--- Exercise input ---
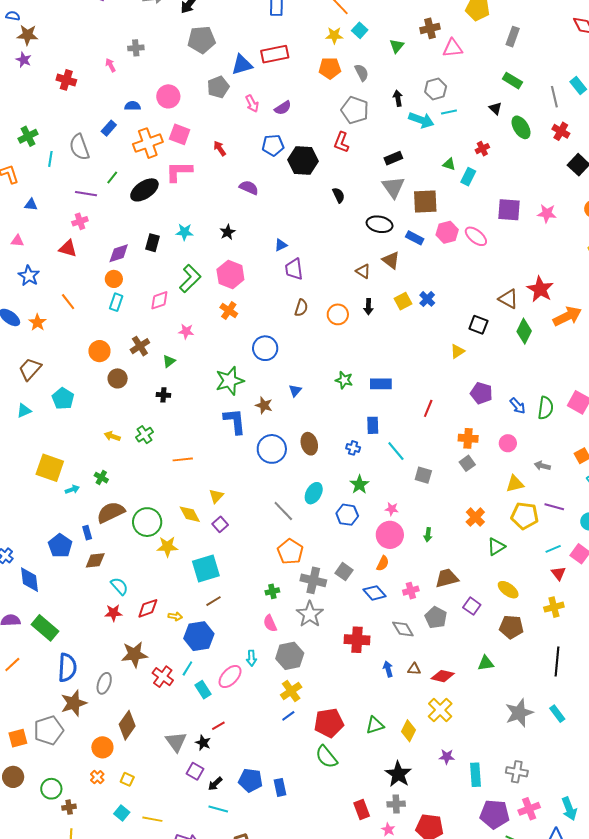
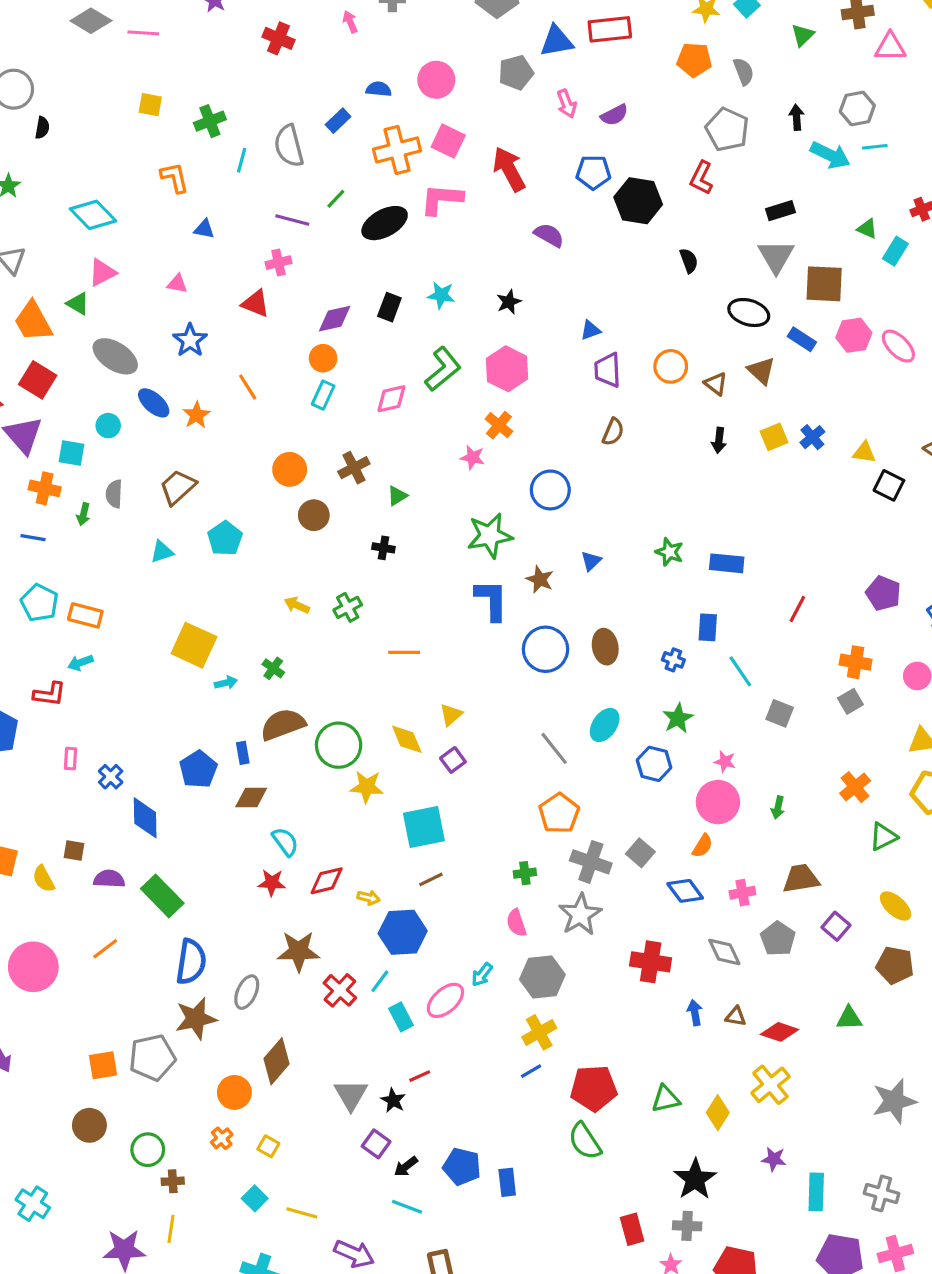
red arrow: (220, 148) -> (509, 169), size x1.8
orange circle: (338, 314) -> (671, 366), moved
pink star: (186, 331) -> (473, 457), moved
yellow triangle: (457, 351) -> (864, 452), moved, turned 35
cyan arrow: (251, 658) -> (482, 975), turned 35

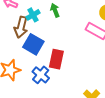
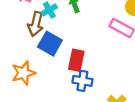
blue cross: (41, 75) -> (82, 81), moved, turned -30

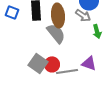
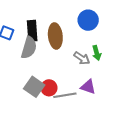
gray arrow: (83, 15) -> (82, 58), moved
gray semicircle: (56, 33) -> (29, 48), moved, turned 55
---
→ What you need to do
Repeat word for word from the line holding "gray arrow: (83, 15) -> (82, 58), moved" down to the last line above, including both.

→ Answer to this problem
gray arrow: (83, 15) -> (82, 58), moved
gray semicircle: (56, 33) -> (29, 48), moved, turned 55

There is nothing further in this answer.